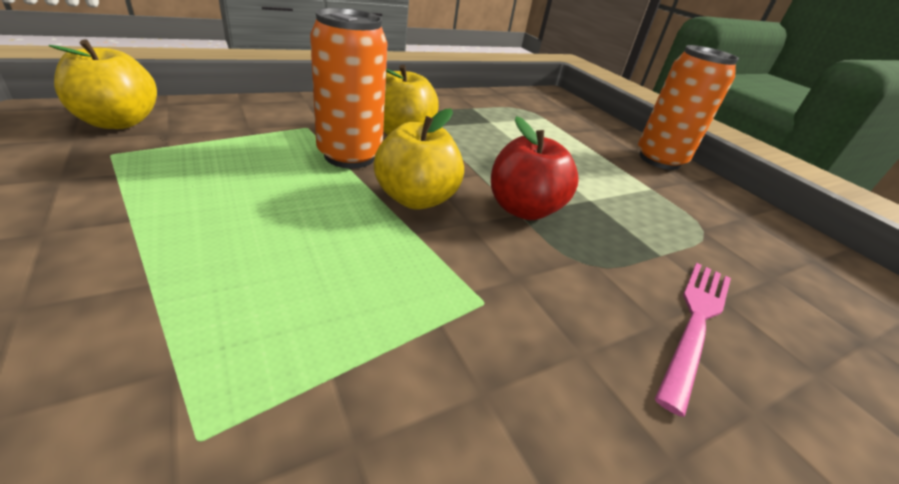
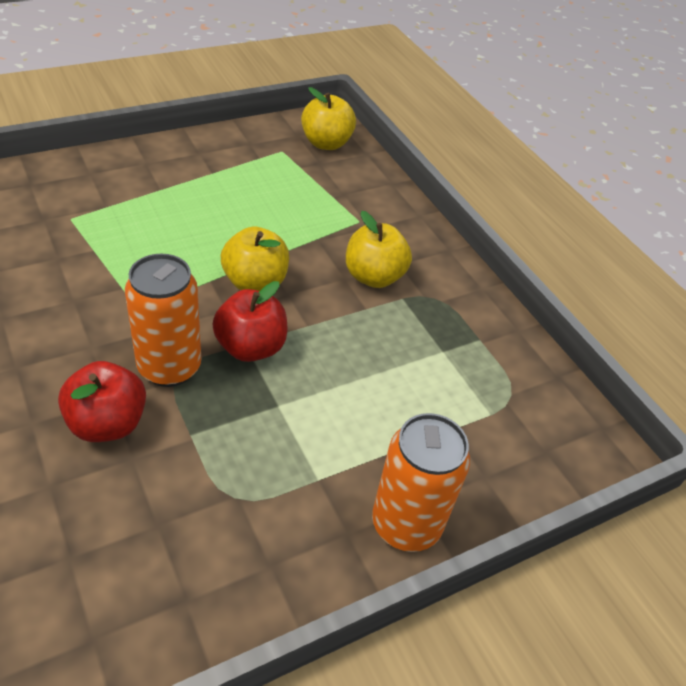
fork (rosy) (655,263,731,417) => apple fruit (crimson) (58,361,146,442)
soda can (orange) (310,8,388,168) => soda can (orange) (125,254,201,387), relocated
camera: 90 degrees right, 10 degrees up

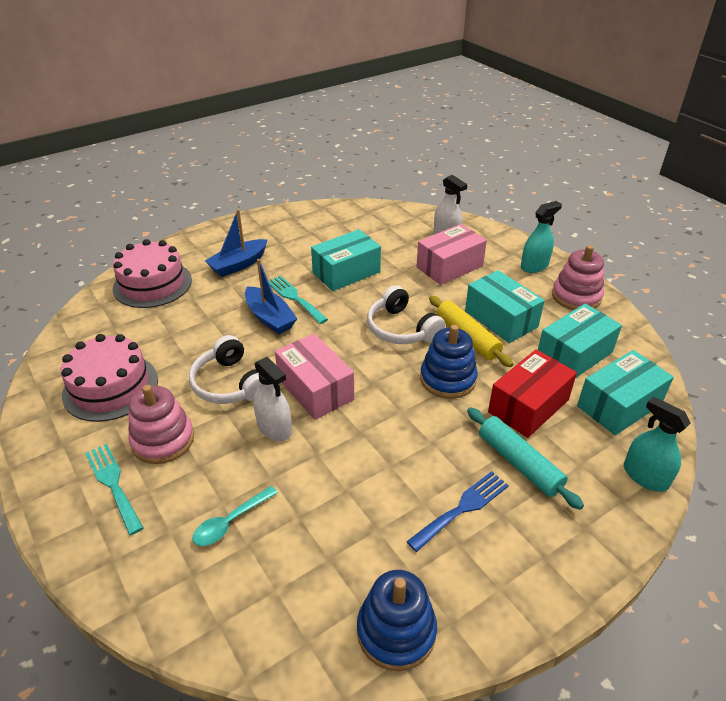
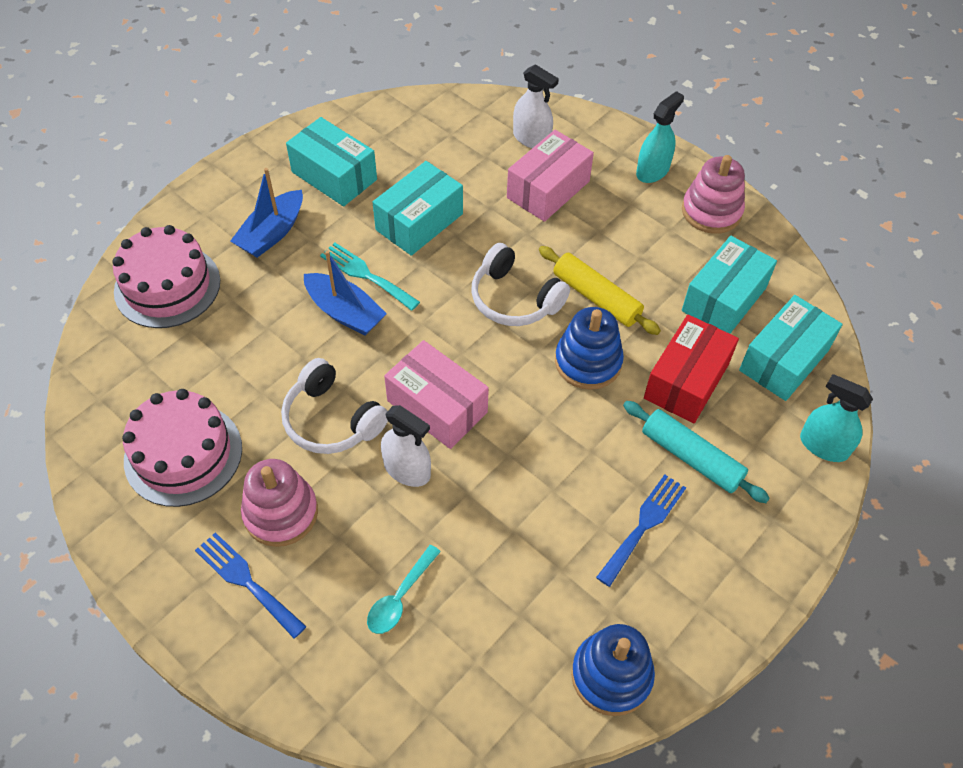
fork (teal) (85,444,144,535) => fork (cobalt) (195,532,307,638)
package (teal) (465,270,545,343) => package (teal) (286,117,377,206), relocated
camera: 15 degrees left, 15 degrees up

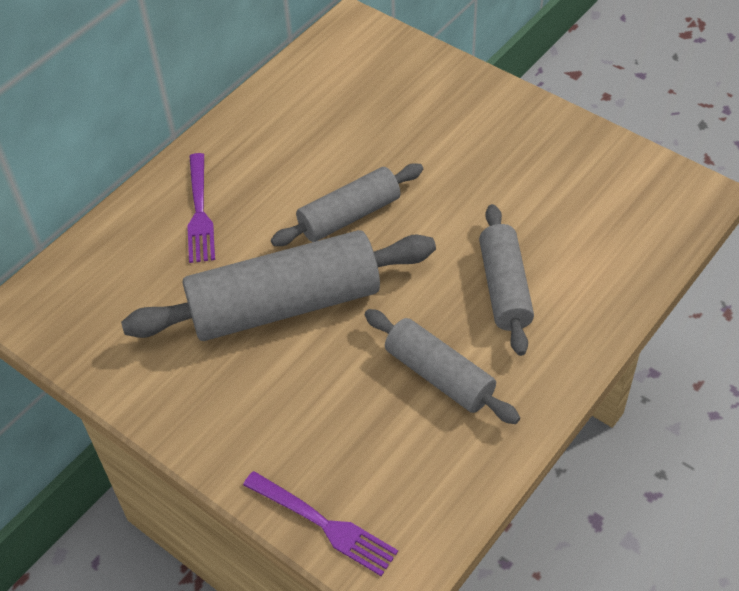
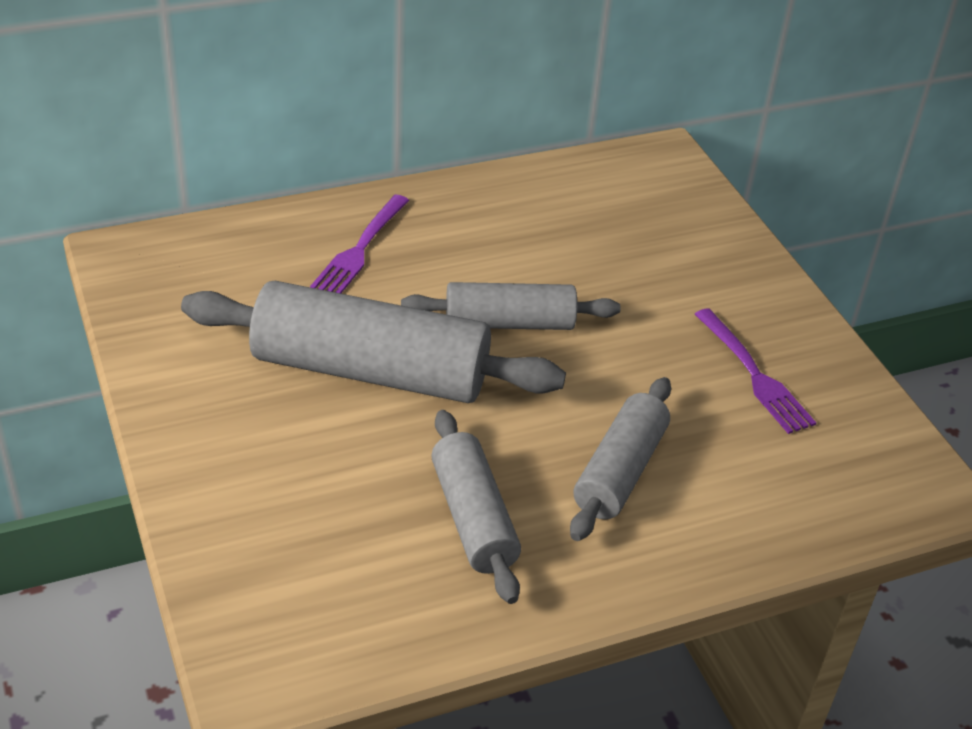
fork (purple) (243,471,398,576) => fork (purple) (695,308,816,434), relocated
camera: 25 degrees right, 10 degrees down

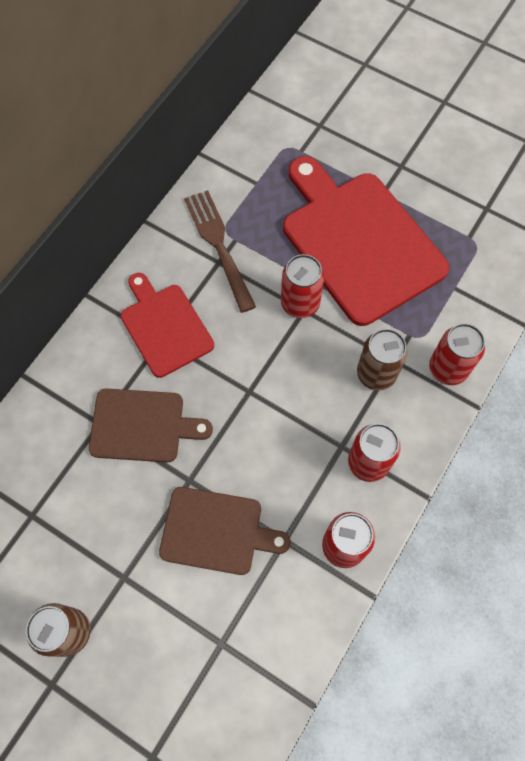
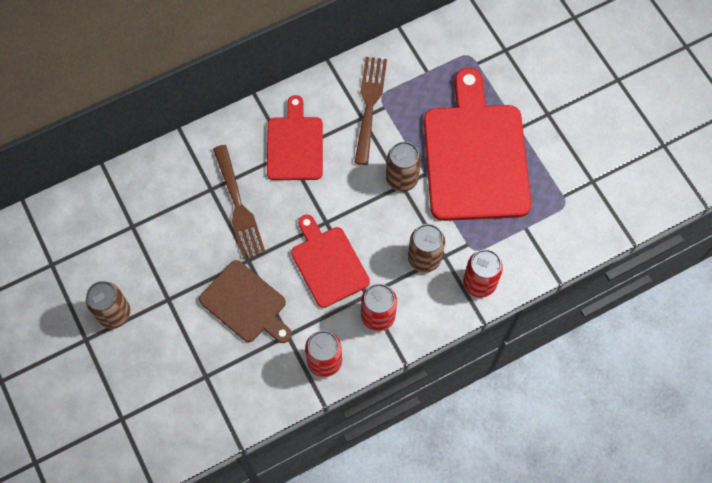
cutting board (brown) (89,388,213,462) => fork (brown) (213,145,266,259)
nothing => cutting board (crimson) (291,215,370,308)
soda can (crimson) (281,254,324,318) => soda can (brown) (386,142,421,192)
camera: 30 degrees right, 0 degrees up

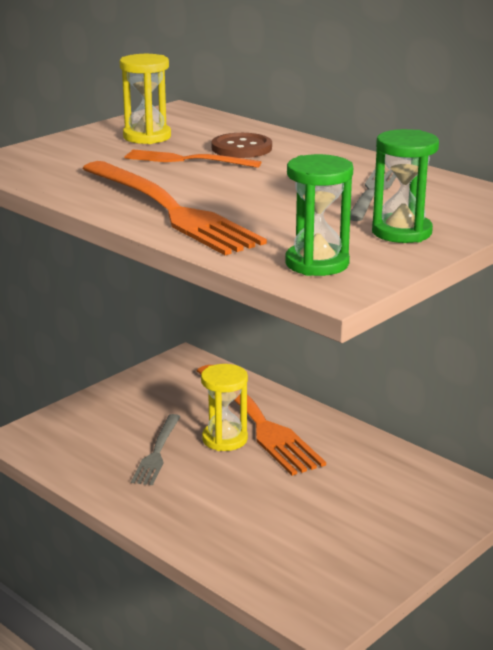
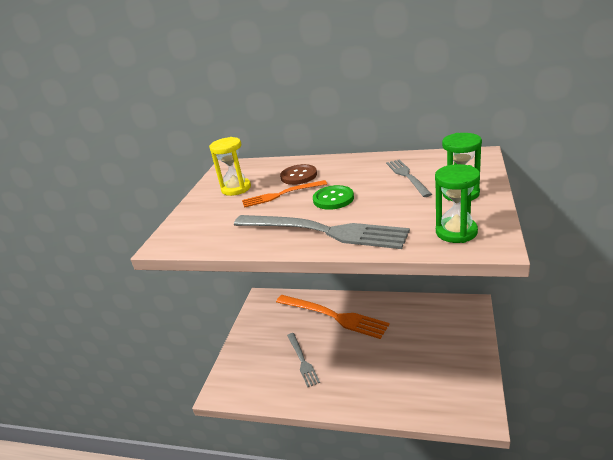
fork (orange) (82,161,267,255) => fork (gray) (234,215,410,249)
nothing => shirt button (emerald) (313,185,354,210)
sandglass (bright yellow) (201,364,248,451) => nothing
camera: 25 degrees left, 5 degrees up

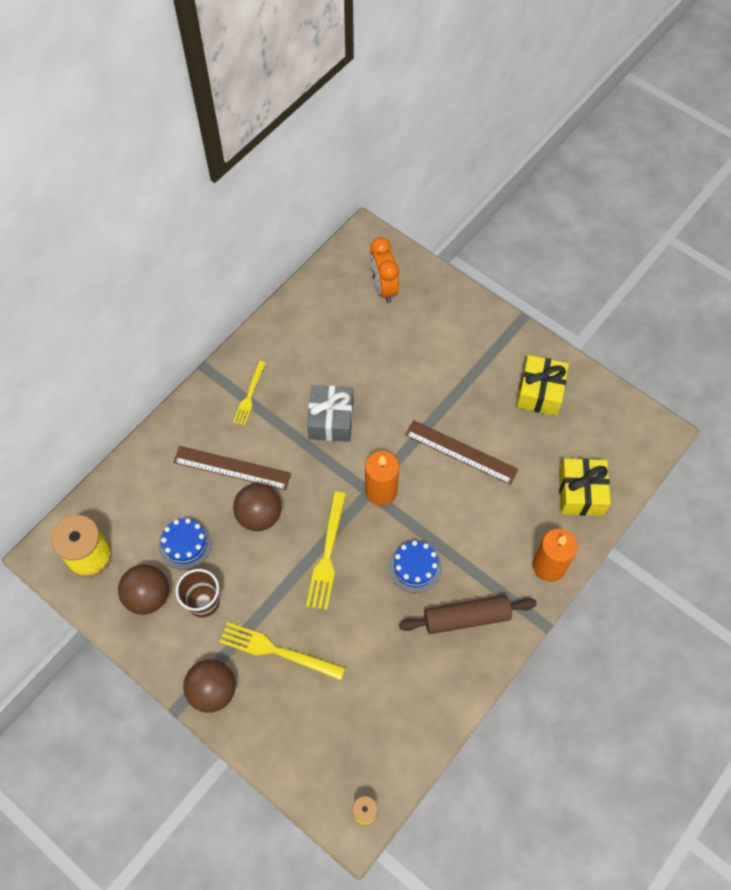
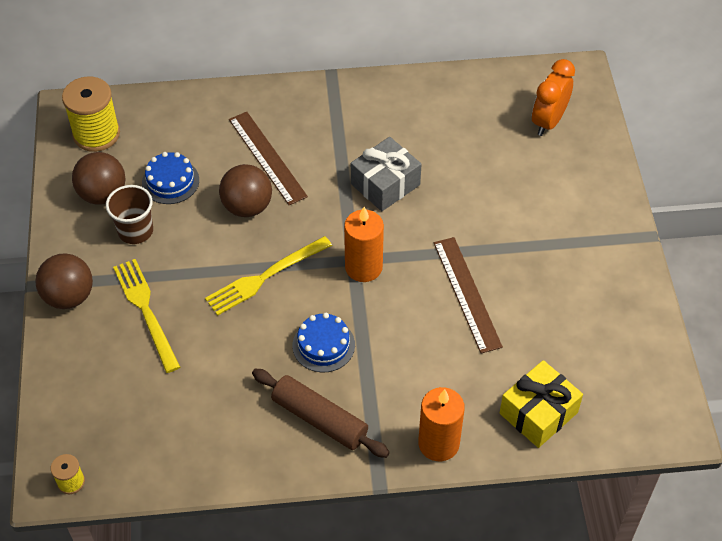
fork (bright yellow) (233,361,266,426) => nothing
present (bright yellow) (517,355,569,416) => nothing
camera: 45 degrees right, 10 degrees down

::::::

Write out the whole listing again, exactly, with no pictures.

fork (rosy) (655,263,731,417) => apple fruit (crimson) (58,361,146,442)
soda can (orange) (310,8,388,168) => soda can (orange) (125,254,201,387), relocated
camera: 90 degrees right, 10 degrees up

fork (teal) (85,444,144,535) => fork (cobalt) (195,532,307,638)
package (teal) (465,270,545,343) => package (teal) (286,117,377,206), relocated
camera: 15 degrees left, 15 degrees up

fork (purple) (243,471,398,576) => fork (purple) (695,308,816,434), relocated
camera: 25 degrees right, 10 degrees down

cutting board (brown) (89,388,213,462) => fork (brown) (213,145,266,259)
nothing => cutting board (crimson) (291,215,370,308)
soda can (crimson) (281,254,324,318) => soda can (brown) (386,142,421,192)
camera: 30 degrees right, 0 degrees up

fork (orange) (82,161,267,255) => fork (gray) (234,215,410,249)
nothing => shirt button (emerald) (313,185,354,210)
sandglass (bright yellow) (201,364,248,451) => nothing
camera: 25 degrees left, 5 degrees up

fork (bright yellow) (233,361,266,426) => nothing
present (bright yellow) (517,355,569,416) => nothing
camera: 45 degrees right, 10 degrees down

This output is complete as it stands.